* Data entries
....................

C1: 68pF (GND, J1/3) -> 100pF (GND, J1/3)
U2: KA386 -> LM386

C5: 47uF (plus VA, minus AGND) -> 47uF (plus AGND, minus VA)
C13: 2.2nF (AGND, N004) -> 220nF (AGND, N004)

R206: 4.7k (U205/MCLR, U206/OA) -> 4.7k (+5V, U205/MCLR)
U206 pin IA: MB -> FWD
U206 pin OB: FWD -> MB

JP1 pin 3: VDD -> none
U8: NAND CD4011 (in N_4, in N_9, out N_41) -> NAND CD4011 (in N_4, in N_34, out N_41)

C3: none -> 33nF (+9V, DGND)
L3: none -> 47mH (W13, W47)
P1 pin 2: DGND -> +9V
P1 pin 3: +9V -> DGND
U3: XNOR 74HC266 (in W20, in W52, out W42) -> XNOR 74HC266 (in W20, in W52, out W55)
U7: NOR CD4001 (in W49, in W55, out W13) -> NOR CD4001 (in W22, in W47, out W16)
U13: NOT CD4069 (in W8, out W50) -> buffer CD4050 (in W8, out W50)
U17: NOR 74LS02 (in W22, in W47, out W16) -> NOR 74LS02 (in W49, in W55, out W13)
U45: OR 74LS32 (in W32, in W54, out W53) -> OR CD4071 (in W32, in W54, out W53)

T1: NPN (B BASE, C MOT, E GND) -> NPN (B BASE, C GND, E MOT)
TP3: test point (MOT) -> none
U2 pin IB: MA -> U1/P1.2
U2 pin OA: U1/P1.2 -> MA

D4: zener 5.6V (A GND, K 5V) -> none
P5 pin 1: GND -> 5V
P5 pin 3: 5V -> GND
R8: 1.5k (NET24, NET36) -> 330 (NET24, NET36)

....................

* TASK PROMPT
What you give back must match the records word for word.

* SOLVED EXERCISE
C1: 68pF (GND, J1/3) -> 100pF (GND, J1/3)
U2: KA386 -> LM386

C5: 47uF (plus VA, minus AGND) -> 47uF (plus AGND, minus VA)
C13: 2.2nF (AGND, N004) -> 220nF (AGND, N004)

R206: 4.7k (U205/MCLR, U206/OA) -> 4.7k (+5V, U205/MCLR)
U206 pin IA: MB -> FWD
U206 pin OB: FWD -> MB

JP1 pin 3: VDD -> none
U8: NAND CD4011 (in N_4, in N_9, out N_41) -> NAND CD4011 (in N_4, in N_34, out N_41)

C3: none -> 33nF (+9V, DGND)
L3: none -> 47mH (W13, W47)
P1 pin 2: DGND -> +9V
P1 pin 3: +9V -> DGND
U3: XNOR 74HC266 (in W20, in W52, out W42) -> XNOR 74HC266 (in W20, in W52, out W55)
U7: NOR CD4001 (in W49, in W55, out W13) -> NOR CD4001 (in W22, in W47, out W16)
U13: NOT CD4069 (in W8, out W50) -> buffer CD4050 (in W8, out W50)
U17: NOR 74LS02 (in W22, in W47, out W16) -> NOR 74LS02 (in W49, in W55, out W13)
U45: OR 74LS32 (in W32, in W54, out W53) -> OR CD4071 (in W32, in W54, out W53)

T1: NPN (B BASE, C MOT, E GND) -> NPN (B BASE, C GND, E MOT)
TP3: test point (MOT) -> none
U2 pin IB: MA -> U1/P1.2
U2 pin OA: U1/P1.2 -> MA

D4: zener 5.6V (A GND, K 5V) -> none
P5 pin 1: GND -> 5V
P5 pin 3: 5V -> GND
R8: 1.5k (NET24, NET36) -> 330 (NET24, NET36)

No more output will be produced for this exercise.